■ Your objective
Scan the data below and copy each line where "gray" occurs.

Colored shape tracking data
·····

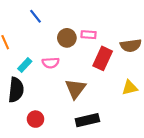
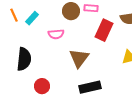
cyan rectangle: (25, 65) -> (32, 18), moved

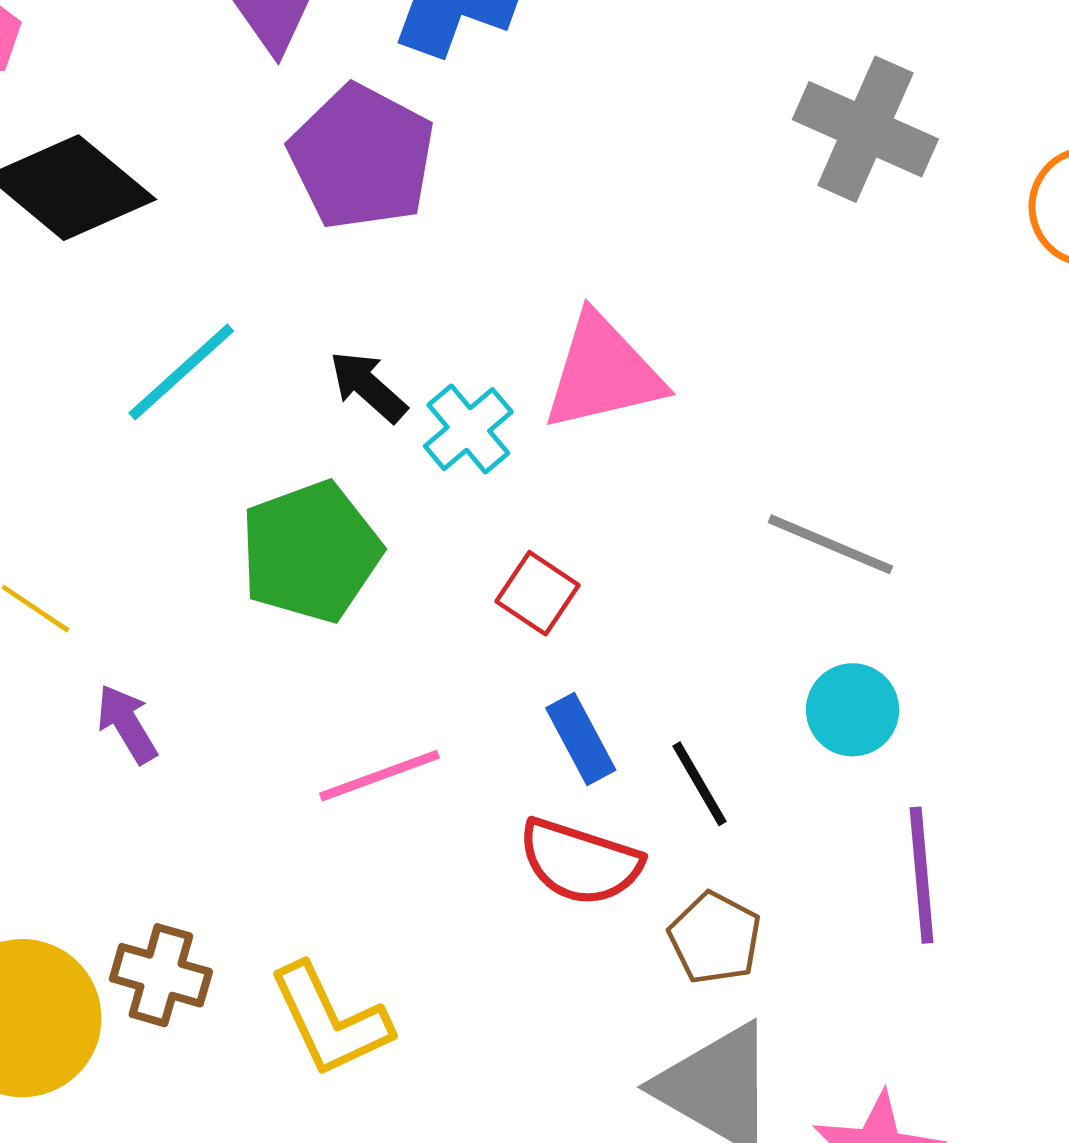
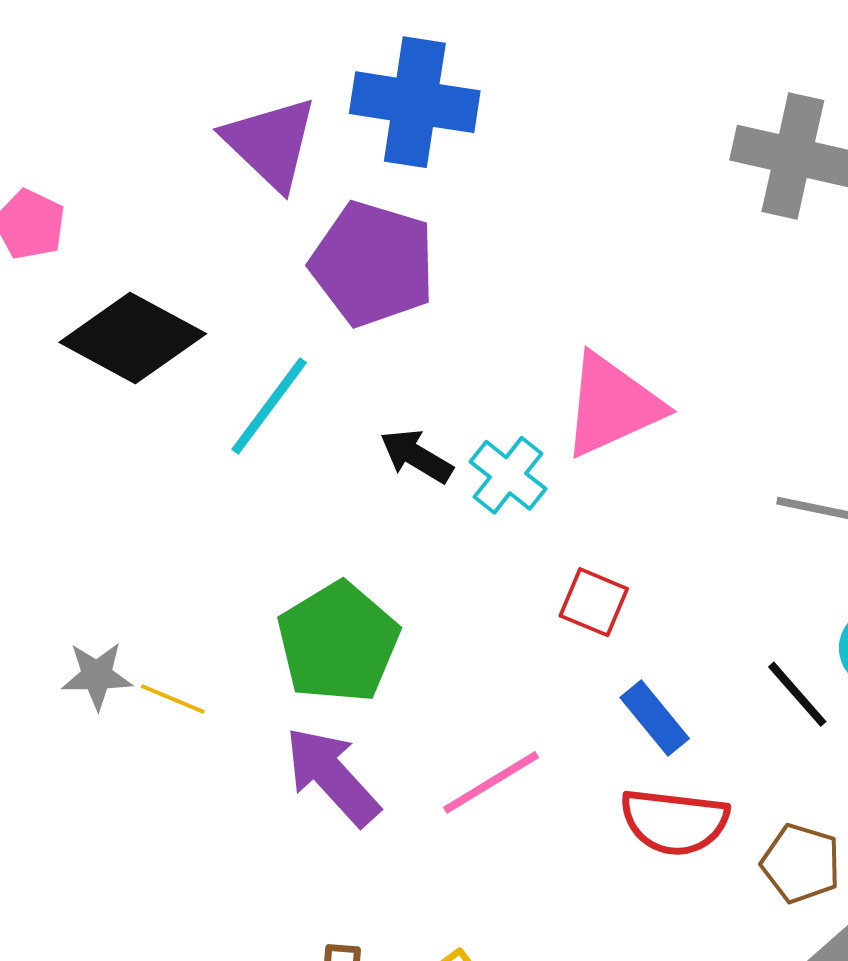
cyan line: (181, 372) -> (269, 406), moved
green pentagon: (311, 552) -> (338, 642), moved
purple arrow: (127, 724) -> (332, 776), moved, size x1.6
black line: (700, 784) -> (797, 694), moved

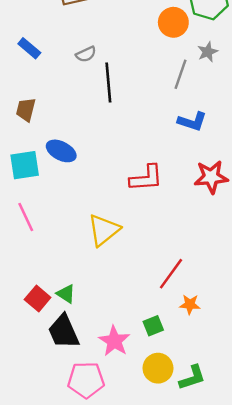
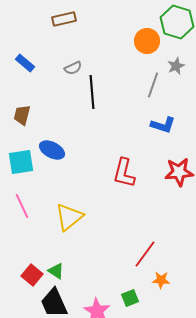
red L-shape: (146, 178) -> (124, 173), turned 108
yellow triangle: (104, 230) -> (69, 217), moved

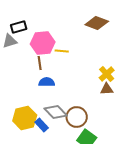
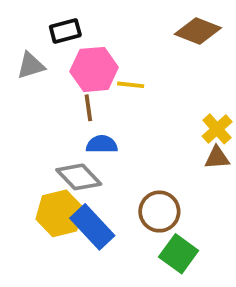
black rectangle: (19, 27) -> (65, 31), moved
gray diamond: (56, 112) -> (79, 177), moved
blue rectangle: (42, 125) -> (92, 227), size x1.6

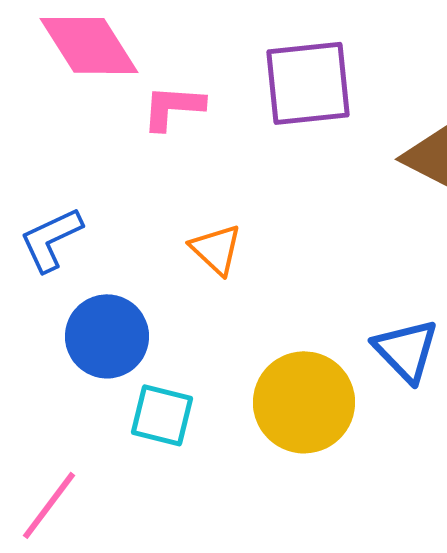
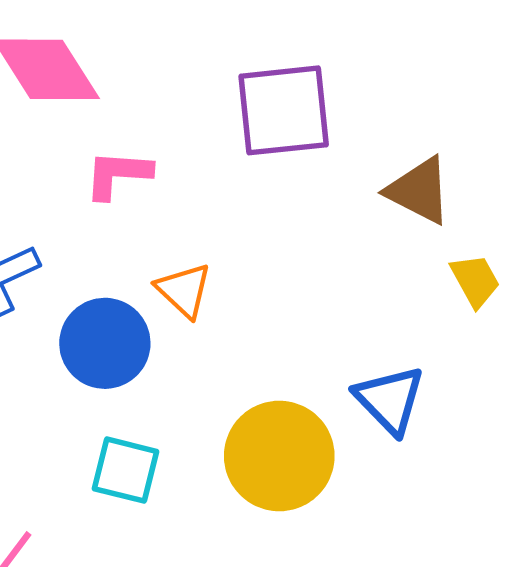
pink L-shape: (173, 107) -> (118, 174), moved
blue circle: (107, 336) -> (105, 343), moved

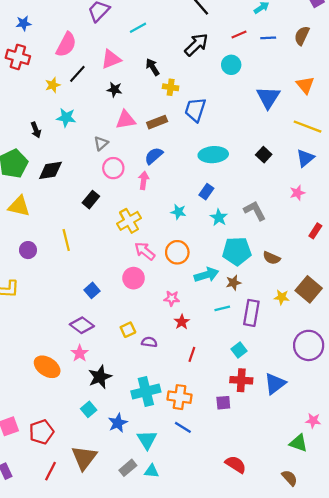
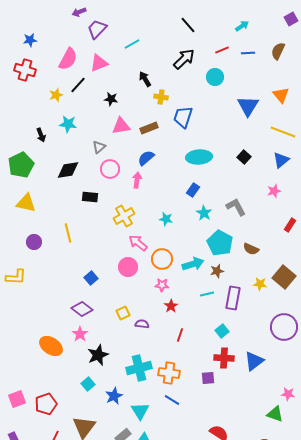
pink triangle: (111, 59) -> (99, 63), moved
black diamond: (50, 170) -> (68, 170), moved
black rectangle: (91, 200) -> (90, 197), turned 56
cyan star: (178, 212) -> (166, 219), moved
cyan pentagon: (237, 251) -> (220, 243), turned 30
orange circle: (177, 252) -> (162, 259), moved

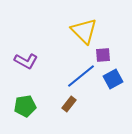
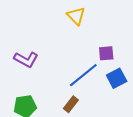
yellow triangle: (84, 31) -> (76, 16), moved, size x0.7

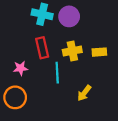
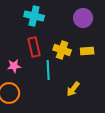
purple circle: (69, 16) -> (83, 18), moved
yellow cross: (72, 51) -> (62, 50), turned 30

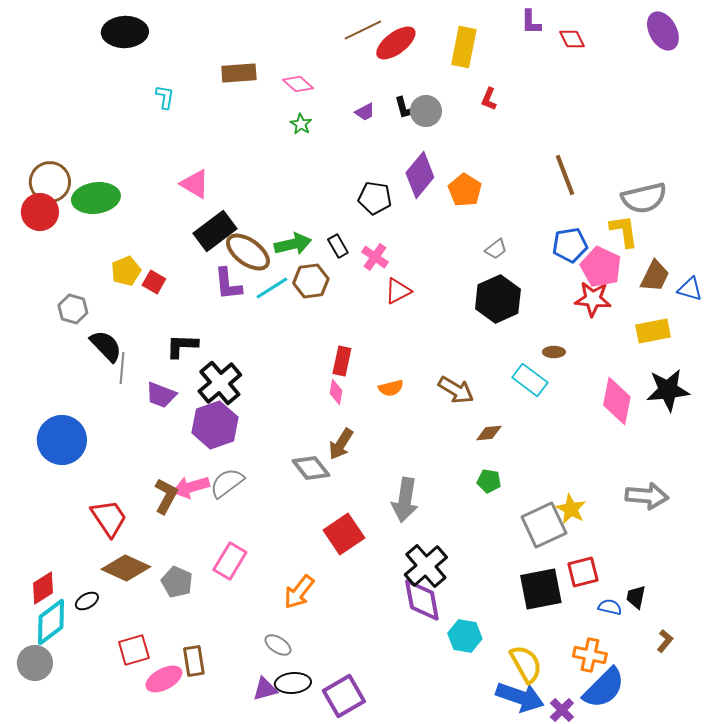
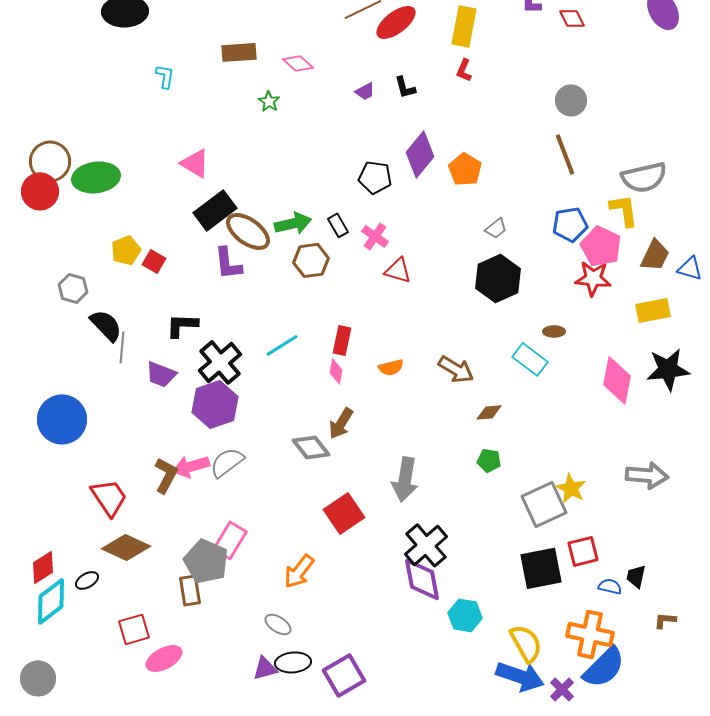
red L-shape: (489, 99) -> (464, 70), moved
gray circle: (426, 111) -> (571, 100), moved
green star: (301, 124) -> (269, 101), moved
cyan line: (272, 288) -> (282, 345), moved
red triangle: (398, 291) -> (398, 270), turned 44
gray pentagon: (177, 582) -> (206, 561), moved, size x1.4
brown L-shape: (665, 641) -> (665, 620), turned -125
orange cross: (590, 655) -> (590, 634), size x1.4
brown rectangle: (194, 661) -> (190, 590), moved
gray circle: (35, 663) -> (38, 678), moved

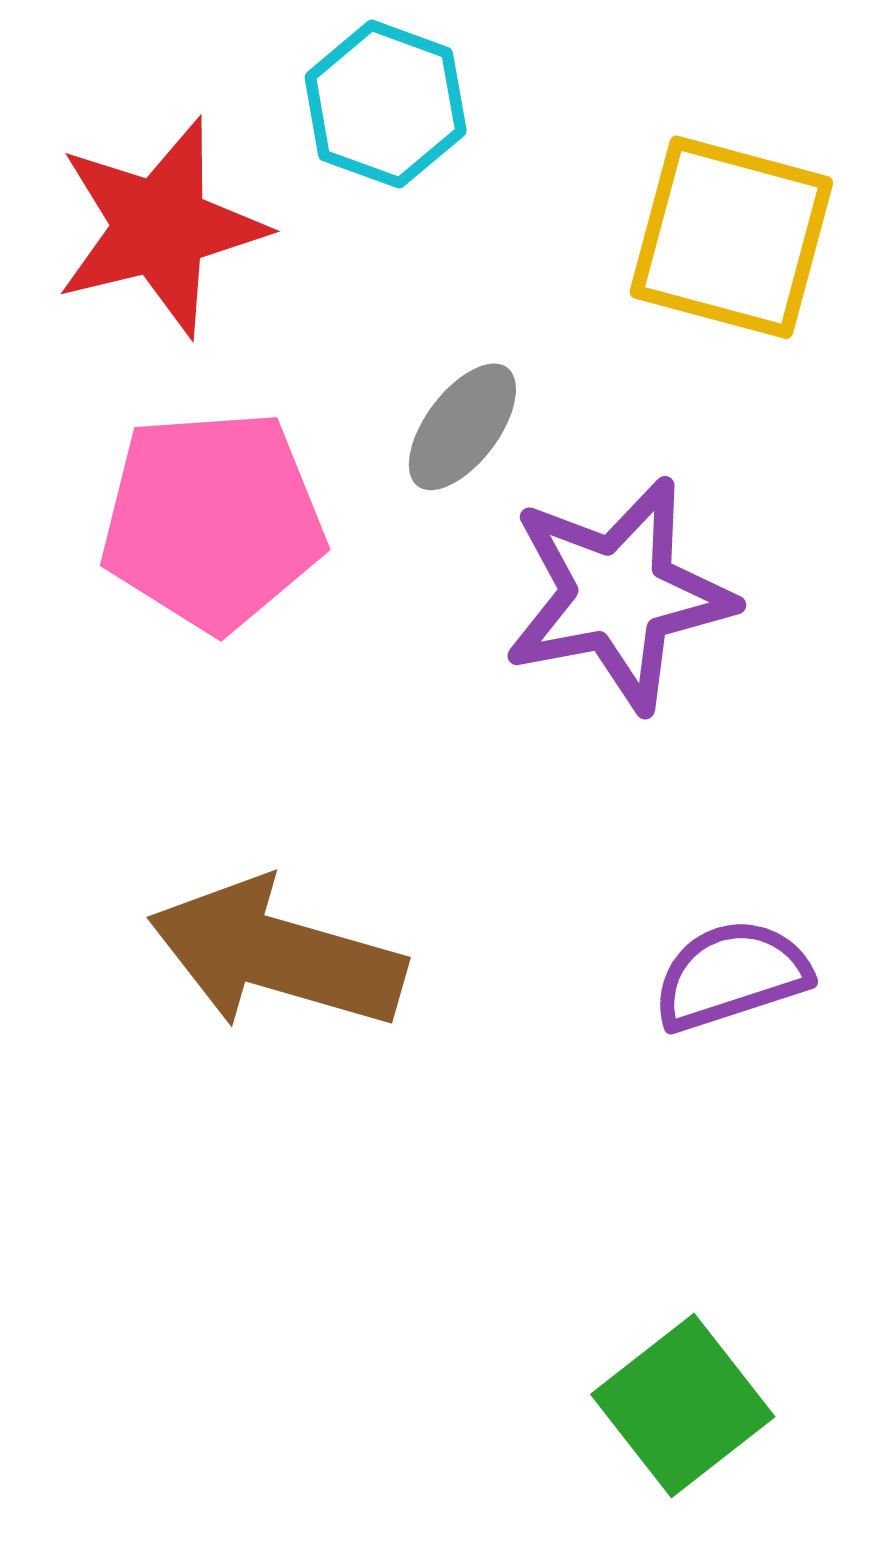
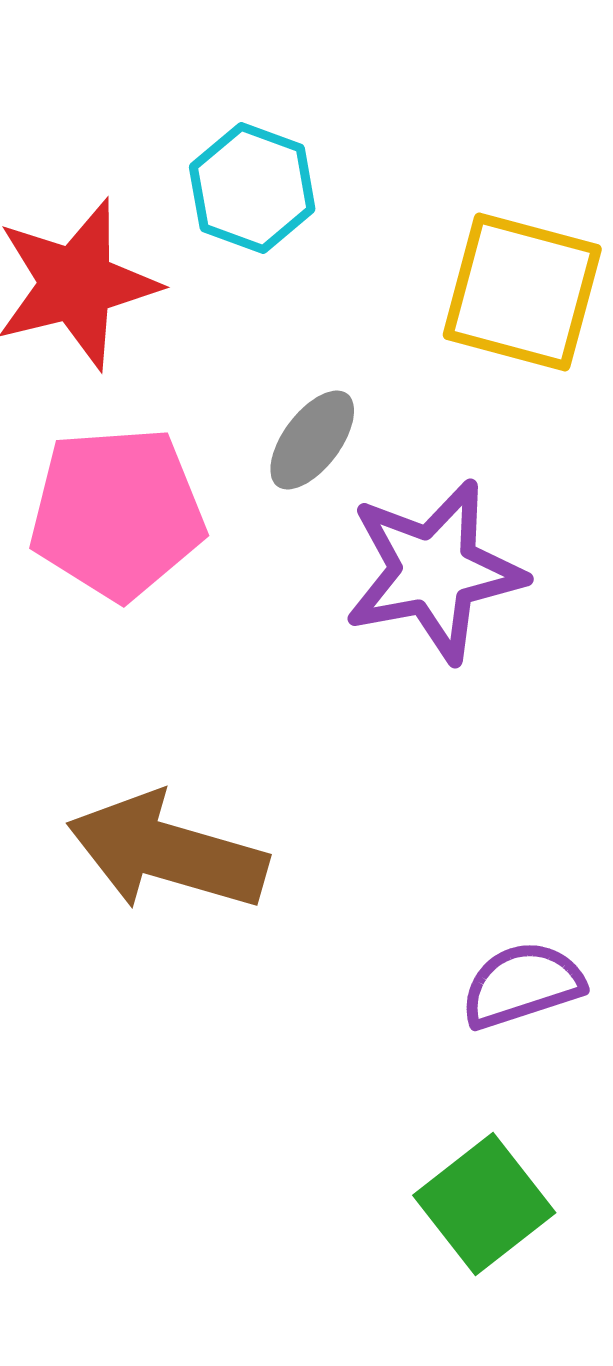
purple semicircle: (731, 975) -> (522, 985), moved

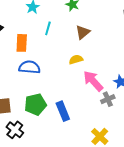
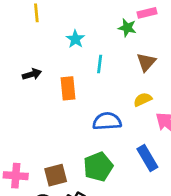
blue semicircle: (29, 67) -> (107, 121), moved
blue rectangle: (63, 111) -> (147, 158), moved

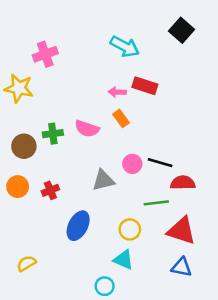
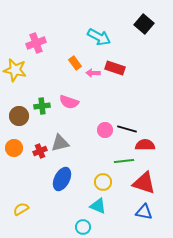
orange rectangle: (121, 118) -> (75, 63), moved
gray triangle: (103, 180) -> (60, 143), moved

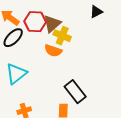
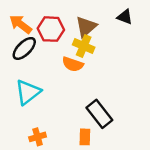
black triangle: (96, 12) -> (125, 17), turned 48
brown triangle: (52, 24) -> (86, 27), moved

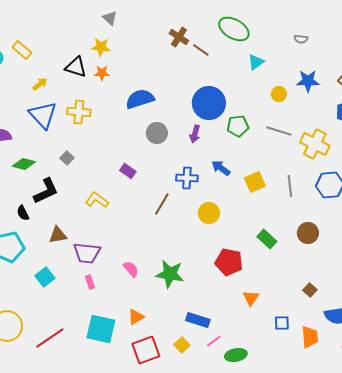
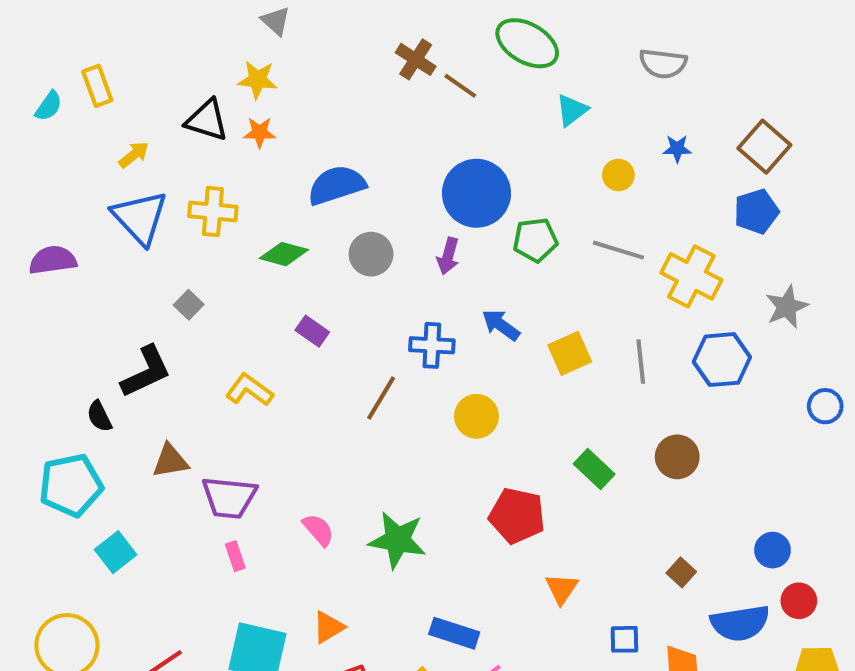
gray semicircle: (301, 39) -> (663, 63), size x1.6
yellow rectangle: (22, 50) -> (97, 86), turned 30
blue star: (308, 81) -> (677, 149), size x0.6
green diamond: (24, 164) -> (284, 254), moved
cyan square: (45, 277) -> (116, 552), moved

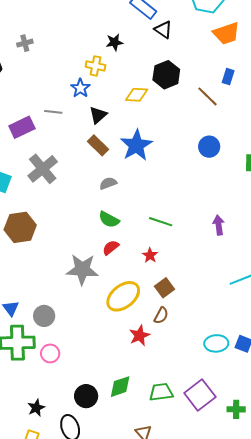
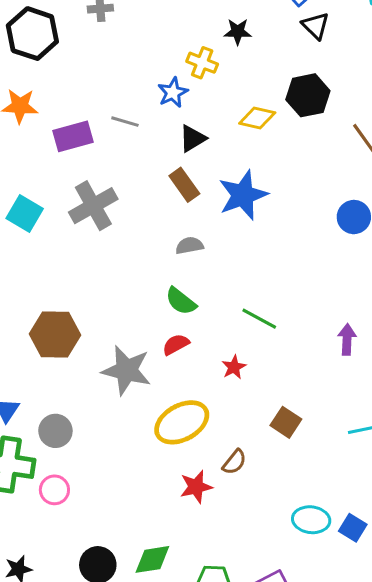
brown hexagon: (20, 227) -> (55, 334), moved
brown square: (164, 288) -> (286, 422), moved, turned -30

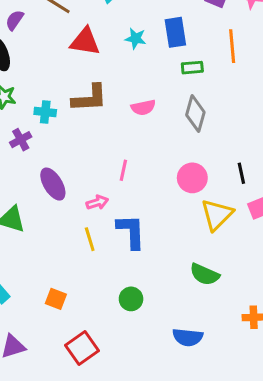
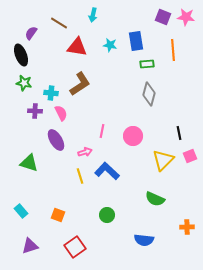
brown L-shape: (90, 98) -> (80, 84), turned -30
pink semicircle: (143, 107) -> (61, 113), moved, turned -105
purple cross: (21, 140) -> (35, 111), turned 32
pink circle: (192, 178) -> (133, 136), moved
blue L-shape: (131, 232) -> (107, 171), turned -45

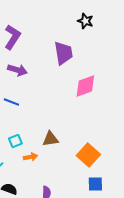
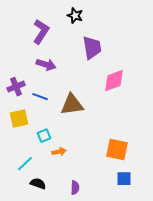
black star: (85, 21) -> (75, 16), moved
brown triangle: (50, 139) -> (72, 105), moved, size x1.4
orange square: (88, 155) -> (117, 150), turned -30

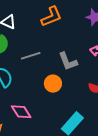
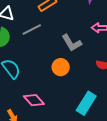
gray line: (31, 56) -> (32, 30), moved

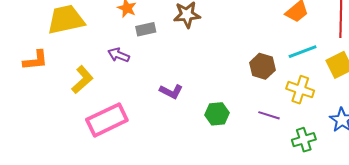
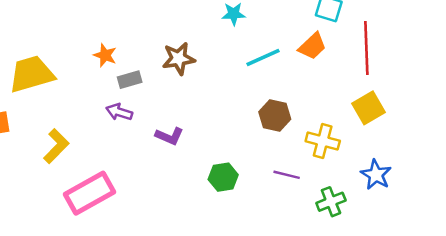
cyan line: (303, 52) -> (263, 57), moved
purple arrow: (119, 55) -> (119, 112), moved
purple L-shape: (171, 91) -> (169, 136), moved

·····

■ Answer
gray diamond: (56, 112) -> (79, 177), moved
gray circle: (426, 111) -> (571, 100), moved
gray pentagon: (177, 582) -> (206, 561), moved, size x1.4
gray circle: (35, 663) -> (38, 678), moved
gray triangle: (103, 180) -> (60, 143), moved
gray semicircle: (301, 39) -> (663, 63), size x1.6
gray line: (31, 56) -> (32, 30), moved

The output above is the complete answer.